[Dataset items]
* * *

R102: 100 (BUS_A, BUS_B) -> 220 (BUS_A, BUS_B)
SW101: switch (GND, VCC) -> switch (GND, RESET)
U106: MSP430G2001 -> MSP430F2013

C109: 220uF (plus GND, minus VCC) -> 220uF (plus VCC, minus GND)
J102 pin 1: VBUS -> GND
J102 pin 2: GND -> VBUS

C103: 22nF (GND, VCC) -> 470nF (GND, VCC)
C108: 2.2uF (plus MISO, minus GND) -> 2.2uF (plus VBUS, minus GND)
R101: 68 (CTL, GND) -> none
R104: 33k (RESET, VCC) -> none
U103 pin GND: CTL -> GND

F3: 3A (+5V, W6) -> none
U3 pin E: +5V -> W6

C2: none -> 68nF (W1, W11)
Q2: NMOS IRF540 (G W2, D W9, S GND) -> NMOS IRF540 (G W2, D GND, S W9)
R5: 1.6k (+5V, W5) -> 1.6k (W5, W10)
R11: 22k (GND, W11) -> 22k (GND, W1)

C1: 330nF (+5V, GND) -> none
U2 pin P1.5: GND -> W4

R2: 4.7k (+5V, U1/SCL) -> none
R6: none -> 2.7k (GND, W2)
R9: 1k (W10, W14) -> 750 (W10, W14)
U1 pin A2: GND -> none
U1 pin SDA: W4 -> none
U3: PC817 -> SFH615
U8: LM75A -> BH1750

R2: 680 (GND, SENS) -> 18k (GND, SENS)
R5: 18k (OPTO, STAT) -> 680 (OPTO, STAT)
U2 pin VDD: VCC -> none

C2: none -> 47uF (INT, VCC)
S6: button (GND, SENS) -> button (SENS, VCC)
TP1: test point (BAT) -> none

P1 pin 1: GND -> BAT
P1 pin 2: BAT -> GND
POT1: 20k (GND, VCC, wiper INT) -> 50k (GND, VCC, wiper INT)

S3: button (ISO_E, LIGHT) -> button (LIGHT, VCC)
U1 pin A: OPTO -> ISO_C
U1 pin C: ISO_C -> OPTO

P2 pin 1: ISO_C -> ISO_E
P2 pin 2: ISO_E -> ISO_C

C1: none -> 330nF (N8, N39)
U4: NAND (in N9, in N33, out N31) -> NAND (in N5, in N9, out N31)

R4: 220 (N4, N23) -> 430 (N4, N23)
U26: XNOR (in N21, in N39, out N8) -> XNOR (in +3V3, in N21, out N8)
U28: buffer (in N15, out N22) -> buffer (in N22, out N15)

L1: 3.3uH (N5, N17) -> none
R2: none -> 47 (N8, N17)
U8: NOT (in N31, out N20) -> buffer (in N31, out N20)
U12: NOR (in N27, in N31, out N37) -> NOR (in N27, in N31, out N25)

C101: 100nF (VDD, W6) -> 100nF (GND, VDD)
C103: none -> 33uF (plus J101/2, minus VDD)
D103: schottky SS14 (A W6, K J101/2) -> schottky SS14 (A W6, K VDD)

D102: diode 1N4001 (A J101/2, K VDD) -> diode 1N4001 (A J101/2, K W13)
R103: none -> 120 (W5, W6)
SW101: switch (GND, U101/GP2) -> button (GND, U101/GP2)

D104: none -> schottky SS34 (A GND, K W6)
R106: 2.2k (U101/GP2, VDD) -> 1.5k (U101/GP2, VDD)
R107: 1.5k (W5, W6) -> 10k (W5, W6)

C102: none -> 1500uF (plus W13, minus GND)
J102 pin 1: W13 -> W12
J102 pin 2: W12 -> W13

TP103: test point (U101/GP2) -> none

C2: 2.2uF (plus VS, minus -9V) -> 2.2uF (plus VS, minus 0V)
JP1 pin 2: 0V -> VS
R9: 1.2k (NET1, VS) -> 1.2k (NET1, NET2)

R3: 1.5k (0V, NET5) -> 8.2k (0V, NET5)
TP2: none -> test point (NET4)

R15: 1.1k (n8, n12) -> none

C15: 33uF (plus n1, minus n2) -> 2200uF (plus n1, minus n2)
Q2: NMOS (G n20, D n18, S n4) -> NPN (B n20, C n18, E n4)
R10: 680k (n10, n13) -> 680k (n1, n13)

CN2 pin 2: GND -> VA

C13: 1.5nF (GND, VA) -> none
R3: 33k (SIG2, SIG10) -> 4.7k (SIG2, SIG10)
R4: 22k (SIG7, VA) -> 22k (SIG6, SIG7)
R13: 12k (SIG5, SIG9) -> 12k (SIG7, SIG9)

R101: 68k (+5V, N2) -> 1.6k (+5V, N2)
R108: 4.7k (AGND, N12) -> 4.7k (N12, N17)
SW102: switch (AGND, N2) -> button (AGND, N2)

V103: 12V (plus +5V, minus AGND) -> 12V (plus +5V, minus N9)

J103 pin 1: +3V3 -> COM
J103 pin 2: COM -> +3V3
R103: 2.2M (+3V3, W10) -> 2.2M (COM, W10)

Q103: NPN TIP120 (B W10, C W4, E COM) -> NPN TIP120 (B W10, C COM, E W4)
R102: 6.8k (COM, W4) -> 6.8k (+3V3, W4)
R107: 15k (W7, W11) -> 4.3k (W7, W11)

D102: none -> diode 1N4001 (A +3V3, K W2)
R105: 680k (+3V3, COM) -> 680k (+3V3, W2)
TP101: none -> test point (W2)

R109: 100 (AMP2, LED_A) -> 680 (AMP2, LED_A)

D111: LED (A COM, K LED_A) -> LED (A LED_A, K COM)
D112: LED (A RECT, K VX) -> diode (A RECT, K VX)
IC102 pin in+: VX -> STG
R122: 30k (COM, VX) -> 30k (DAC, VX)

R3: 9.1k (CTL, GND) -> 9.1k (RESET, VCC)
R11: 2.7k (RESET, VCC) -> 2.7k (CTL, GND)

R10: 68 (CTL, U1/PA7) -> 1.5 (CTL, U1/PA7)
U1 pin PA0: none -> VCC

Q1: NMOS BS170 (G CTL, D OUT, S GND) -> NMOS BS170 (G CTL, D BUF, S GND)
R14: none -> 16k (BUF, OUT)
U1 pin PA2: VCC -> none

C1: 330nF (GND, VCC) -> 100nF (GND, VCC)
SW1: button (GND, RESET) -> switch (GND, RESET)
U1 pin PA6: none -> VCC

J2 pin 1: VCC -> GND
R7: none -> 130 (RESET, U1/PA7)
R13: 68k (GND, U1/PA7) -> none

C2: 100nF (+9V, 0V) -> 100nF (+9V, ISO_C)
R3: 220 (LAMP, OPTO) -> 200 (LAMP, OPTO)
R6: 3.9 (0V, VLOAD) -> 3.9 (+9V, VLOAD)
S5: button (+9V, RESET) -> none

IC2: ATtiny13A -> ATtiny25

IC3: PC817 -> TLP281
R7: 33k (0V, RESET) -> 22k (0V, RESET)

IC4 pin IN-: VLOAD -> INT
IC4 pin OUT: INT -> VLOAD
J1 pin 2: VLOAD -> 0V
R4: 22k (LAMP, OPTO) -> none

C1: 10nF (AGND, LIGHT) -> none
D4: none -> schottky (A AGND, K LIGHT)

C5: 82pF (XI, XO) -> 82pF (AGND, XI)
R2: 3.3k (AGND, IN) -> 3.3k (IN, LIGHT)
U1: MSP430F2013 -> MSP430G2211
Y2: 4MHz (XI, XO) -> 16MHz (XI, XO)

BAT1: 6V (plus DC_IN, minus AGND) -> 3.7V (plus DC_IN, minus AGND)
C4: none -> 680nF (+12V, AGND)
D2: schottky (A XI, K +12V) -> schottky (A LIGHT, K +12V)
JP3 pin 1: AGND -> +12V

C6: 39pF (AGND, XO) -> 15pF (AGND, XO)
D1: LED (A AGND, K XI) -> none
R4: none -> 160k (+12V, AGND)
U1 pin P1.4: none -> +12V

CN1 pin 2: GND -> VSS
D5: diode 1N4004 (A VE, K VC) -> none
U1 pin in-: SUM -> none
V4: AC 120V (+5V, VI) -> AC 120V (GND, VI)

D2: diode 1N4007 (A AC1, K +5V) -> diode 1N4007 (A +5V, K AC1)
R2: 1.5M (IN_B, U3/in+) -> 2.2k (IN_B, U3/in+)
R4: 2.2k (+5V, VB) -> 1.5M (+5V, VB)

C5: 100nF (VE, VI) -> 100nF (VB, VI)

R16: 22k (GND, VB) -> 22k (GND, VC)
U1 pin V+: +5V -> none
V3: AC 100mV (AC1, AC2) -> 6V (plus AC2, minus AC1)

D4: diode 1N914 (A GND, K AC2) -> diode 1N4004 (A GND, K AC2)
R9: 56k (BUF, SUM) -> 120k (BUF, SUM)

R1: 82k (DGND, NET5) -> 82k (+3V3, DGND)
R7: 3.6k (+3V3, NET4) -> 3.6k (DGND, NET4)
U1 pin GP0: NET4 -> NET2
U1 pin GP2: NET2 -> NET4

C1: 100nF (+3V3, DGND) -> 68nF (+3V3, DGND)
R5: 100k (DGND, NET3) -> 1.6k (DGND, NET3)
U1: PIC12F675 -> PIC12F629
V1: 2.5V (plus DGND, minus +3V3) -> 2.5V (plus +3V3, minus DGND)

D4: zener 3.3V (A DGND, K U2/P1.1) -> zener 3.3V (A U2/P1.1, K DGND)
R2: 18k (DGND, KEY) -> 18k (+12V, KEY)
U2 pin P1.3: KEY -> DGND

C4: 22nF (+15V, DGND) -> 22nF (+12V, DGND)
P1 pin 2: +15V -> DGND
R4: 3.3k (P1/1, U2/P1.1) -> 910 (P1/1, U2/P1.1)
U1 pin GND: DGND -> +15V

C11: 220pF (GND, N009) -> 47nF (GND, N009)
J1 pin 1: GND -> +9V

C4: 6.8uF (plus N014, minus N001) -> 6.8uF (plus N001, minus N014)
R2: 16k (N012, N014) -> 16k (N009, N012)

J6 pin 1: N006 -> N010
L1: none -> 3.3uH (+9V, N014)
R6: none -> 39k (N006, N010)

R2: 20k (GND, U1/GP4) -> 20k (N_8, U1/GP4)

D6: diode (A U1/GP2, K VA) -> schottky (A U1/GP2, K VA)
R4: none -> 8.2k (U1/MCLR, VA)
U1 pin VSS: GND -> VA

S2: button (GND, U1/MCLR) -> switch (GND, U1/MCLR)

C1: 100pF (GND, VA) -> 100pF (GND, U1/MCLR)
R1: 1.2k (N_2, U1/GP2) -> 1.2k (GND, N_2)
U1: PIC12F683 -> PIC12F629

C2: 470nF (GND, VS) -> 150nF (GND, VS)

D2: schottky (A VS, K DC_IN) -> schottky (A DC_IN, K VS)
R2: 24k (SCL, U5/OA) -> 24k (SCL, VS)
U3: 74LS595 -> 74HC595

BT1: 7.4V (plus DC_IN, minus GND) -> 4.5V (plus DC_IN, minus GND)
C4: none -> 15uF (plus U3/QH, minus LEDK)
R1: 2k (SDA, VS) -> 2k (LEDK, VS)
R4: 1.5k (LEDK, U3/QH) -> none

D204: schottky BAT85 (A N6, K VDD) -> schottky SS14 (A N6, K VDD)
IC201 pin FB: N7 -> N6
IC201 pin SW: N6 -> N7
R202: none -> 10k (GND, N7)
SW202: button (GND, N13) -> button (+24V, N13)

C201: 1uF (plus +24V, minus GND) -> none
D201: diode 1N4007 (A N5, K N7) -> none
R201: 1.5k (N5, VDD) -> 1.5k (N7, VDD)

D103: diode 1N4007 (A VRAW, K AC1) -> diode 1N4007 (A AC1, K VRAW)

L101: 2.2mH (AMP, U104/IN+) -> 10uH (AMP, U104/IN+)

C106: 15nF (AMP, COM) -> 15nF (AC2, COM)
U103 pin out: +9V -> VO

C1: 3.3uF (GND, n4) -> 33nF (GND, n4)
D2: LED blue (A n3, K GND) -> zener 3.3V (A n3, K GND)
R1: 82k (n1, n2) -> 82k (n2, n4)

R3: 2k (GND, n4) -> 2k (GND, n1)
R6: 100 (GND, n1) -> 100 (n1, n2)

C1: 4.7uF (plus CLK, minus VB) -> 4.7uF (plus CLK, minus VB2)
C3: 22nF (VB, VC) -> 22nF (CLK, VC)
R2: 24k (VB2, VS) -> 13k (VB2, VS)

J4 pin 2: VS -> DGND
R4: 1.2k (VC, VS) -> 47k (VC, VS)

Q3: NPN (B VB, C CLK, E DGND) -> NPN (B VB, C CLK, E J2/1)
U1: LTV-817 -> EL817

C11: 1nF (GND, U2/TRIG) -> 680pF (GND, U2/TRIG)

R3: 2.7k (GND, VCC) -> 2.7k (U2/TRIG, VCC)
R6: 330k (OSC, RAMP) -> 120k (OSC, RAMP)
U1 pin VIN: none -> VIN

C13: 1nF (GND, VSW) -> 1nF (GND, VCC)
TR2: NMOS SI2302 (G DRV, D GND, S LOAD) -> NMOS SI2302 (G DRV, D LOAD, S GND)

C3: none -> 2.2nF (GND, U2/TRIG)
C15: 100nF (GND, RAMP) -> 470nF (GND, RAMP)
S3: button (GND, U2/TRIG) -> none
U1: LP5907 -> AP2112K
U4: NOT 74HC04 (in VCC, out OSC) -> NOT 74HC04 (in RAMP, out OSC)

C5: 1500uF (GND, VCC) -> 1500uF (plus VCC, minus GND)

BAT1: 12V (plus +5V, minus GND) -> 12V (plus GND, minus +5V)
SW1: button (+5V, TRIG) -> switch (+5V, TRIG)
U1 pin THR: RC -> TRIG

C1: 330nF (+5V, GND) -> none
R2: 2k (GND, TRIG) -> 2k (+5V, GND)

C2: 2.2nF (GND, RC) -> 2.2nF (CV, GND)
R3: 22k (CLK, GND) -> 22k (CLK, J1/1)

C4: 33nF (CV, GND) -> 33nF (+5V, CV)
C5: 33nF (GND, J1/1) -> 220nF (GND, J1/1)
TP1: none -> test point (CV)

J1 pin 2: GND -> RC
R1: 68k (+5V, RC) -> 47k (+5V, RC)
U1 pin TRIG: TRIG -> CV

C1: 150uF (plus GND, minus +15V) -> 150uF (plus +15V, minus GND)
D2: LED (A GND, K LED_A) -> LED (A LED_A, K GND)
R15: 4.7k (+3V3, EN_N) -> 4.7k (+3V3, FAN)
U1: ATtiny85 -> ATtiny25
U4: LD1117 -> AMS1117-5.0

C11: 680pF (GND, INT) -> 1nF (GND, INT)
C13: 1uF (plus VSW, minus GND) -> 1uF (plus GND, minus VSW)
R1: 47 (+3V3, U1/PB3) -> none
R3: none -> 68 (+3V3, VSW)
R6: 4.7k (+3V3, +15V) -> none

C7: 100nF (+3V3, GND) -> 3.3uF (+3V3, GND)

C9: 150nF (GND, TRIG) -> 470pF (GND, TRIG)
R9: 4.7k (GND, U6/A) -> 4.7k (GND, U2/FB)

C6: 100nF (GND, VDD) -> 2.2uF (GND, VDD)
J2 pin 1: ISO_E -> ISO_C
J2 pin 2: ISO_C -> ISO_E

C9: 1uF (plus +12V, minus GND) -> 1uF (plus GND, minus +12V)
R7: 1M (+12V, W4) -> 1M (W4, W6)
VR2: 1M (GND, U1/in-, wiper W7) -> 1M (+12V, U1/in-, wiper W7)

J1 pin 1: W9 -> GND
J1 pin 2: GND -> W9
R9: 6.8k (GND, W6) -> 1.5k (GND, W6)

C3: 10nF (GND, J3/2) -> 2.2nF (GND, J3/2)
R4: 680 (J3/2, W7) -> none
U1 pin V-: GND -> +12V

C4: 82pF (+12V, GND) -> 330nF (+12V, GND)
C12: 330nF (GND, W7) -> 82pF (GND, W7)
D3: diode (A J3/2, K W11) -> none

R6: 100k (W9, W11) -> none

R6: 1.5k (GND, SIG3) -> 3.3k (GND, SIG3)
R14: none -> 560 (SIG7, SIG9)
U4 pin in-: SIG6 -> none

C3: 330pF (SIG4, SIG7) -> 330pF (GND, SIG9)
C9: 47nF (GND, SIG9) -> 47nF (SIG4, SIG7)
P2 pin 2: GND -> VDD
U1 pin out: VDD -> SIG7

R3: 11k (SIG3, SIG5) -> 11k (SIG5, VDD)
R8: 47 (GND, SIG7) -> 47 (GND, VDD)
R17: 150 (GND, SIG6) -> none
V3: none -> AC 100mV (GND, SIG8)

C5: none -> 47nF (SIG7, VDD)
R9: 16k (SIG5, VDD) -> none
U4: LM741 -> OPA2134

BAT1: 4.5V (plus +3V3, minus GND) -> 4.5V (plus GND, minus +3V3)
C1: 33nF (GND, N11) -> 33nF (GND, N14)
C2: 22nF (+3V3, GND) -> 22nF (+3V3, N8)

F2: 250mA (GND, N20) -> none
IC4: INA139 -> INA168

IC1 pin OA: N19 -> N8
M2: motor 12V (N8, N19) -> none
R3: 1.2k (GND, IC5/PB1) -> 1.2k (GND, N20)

* * *

Please make an exact copy of the lines above from the line with "R107: 1.5k (W5, W6) -> 10k (W5, W6)" through the line with "R107: 15k (W7, W11) -> 4.3k (W7, W11)", both ends included.

> [EXERCISE RESPONSE]:
R107: 1.5k (W5, W6) -> 10k (W5, W6)

C102: none -> 1500uF (plus W13, minus GND)
J102 pin 1: W13 -> W12
J102 pin 2: W12 -> W13

TP103: test point (U101/GP2) -> none

C2: 2.2uF (plus VS, minus -9V) -> 2.2uF (plus VS, minus 0V)
JP1 pin 2: 0V -> VS
R9: 1.2k (NET1, VS) -> 1.2k (NET1, NET2)

R3: 1.5k (0V, NET5) -> 8.2k (0V, NET5)
TP2: none -> test point (NET4)

R15: 1.1k (n8, n12) -> none

C15: 33uF (plus n1, minus n2) -> 2200uF (plus n1, minus n2)
Q2: NMOS (G n20, D n18, S n4) -> NPN (B n20, C n18, E n4)
R10: 680k (n10, n13) -> 680k (n1, n13)

CN2 pin 2: GND -> VA

C13: 1.5nF (GND, VA) -> none
R3: 33k (SIG2, SIG10) -> 4.7k (SIG2, SIG10)
R4: 22k (SIG7, VA) -> 22k (SIG6, SIG7)
R13: 12k (SIG5, SIG9) -> 12k (SIG7, SIG9)

R101: 68k (+5V, N2) -> 1.6k (+5V, N2)
R108: 4.7k (AGND, N12) -> 4.7k (N12, N17)
SW102: switch (AGND, N2) -> button (AGND, N2)

V103: 12V (plus +5V, minus AGND) -> 12V (plus +5V, minus N9)

J103 pin 1: +3V3 -> COM
J103 pin 2: COM -> +3V3
R103: 2.2M (+3V3, W10) -> 2.2M (COM, W10)

Q103: NPN TIP120 (B W10, C W4, E COM) -> NPN TIP120 (B W10, C COM, E W4)
R102: 6.8k (COM, W4) -> 6.8k (+3V3, W4)
R107: 15k (W7, W11) -> 4.3k (W7, W11)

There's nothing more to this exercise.